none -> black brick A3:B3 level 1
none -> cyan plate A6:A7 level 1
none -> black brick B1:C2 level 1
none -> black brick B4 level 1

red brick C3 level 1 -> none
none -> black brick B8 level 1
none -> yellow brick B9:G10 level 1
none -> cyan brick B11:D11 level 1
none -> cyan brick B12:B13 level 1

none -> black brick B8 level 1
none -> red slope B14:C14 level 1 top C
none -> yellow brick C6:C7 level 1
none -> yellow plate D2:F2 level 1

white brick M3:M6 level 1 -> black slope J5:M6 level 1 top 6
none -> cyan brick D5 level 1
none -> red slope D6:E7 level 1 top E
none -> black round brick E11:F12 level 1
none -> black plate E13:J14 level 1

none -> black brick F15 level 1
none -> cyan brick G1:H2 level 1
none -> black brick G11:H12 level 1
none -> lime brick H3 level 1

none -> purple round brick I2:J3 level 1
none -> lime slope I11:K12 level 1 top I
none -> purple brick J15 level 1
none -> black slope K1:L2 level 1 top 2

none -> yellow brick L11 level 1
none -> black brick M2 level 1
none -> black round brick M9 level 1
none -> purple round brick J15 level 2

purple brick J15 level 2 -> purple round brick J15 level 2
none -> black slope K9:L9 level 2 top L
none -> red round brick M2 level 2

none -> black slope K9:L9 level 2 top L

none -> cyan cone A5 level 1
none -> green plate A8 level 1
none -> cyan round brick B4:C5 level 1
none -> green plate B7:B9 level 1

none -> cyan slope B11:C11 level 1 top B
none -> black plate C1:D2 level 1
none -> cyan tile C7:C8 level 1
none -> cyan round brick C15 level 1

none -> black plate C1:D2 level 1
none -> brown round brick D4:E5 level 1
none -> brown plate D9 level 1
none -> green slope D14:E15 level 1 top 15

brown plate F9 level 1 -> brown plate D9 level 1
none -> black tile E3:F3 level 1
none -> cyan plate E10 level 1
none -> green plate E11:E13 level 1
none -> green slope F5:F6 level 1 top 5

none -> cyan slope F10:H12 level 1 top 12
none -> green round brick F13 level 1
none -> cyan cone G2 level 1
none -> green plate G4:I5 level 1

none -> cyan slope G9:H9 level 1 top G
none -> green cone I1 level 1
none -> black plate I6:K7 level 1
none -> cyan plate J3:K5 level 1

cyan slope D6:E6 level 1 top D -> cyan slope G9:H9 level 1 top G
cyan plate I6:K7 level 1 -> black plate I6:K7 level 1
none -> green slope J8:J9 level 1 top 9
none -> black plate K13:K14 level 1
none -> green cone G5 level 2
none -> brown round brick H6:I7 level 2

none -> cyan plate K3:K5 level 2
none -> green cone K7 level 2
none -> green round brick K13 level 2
________________________
* **Task instructions**: Give the listing above again, word for word.

* **Written answer**:
none -> black brick A3:B3 level 1
none -> cyan plate A6:A7 level 1
none -> black brick B1:C2 level 1
none -> black brick B4 level 1

red brick C3 level 1 -> none
none -> black brick B8 level 1
none -> yellow brick B9:G10 level 1
none -> cyan brick B11:D11 level 1
none -> cyan brick B12:B13 level 1

none -> black brick B8 level 1
none -> red slope B14:C14 level 1 top C
none -> yellow brick C6:C7 level 1
none -> yellow plate D2:F2 level 1

white brick M3:M6 level 1 -> black slope J5:M6 level 1 top 6
none -> cyan brick D5 level 1
none -> red slope D6:E7 level 1 top E
none -> black round brick E11:F12 level 1
none -> black plate E13:J14 level 1

none -> black brick F15 level 1
none -> cyan brick G1:H2 level 1
none -> black brick G11:H12 level 1
none -> lime brick H3 level 1

none -> purple round brick I2:J3 level 1
none -> lime slope I11:K12 level 1 top I
none -> purple brick J15 level 1
none -> black slope K1:L2 level 1 top 2

none -> yellow brick L11 level 1
none -> black brick M2 level 1
none -> black round brick M9 level 1
none -> purple round brick J15 level 2

purple brick J15 level 2 -> purple round brick J15 level 2
none -> black slope K9:L9 level 2 top L
none -> red round brick M2 level 2

none -> black slope K9:L9 level 2 top L

none -> cyan cone A5 level 1
none -> green plate A8 level 1
none -> cyan round brick B4:C5 level 1
none -> green plate B7:B9 level 1

none -> cyan slope B11:C11 level 1 top B
none -> black plate C1:D2 level 1
none -> cyan tile C7:C8 level 1
none -> cyan round brick C15 level 1

none -> black plate C1:D2 level 1
none -> brown round brick D4:E5 level 1
none -> brown plate D9 level 1
none -> green slope D14:E15 level 1 top 15

brown plate F9 level 1 -> brown plate D9 level 1
none -> black tile E3:F3 level 1
none -> cyan plate E10 level 1
none -> green plate E11:E13 level 1
none -> green slope F5:F6 level 1 top 5

none -> cyan slope F10:H12 level 1 top 12
none -> green round brick F13 level 1
none -> cyan cone G2 level 1
none -> green plate G4:I5 level 1

none -> cyan slope G9:H9 level 1 top G
none -> green cone I1 level 1
none -> black plate I6:K7 level 1
none -> cyan plate J3:K5 level 1

cyan slope D6:E6 level 1 top D -> cyan slope G9:H9 level 1 top G
cyan plate I6:K7 level 1 -> black plate I6:K7 level 1
none -> green slope J8:J9 level 1 top 9
none -> black plate K13:K14 level 1
none -> green cone G5 level 2
none -> brown round brick H6:I7 level 2

none -> cyan plate K3:K5 level 2
none -> green cone K7 level 2
none -> green round brick K13 level 2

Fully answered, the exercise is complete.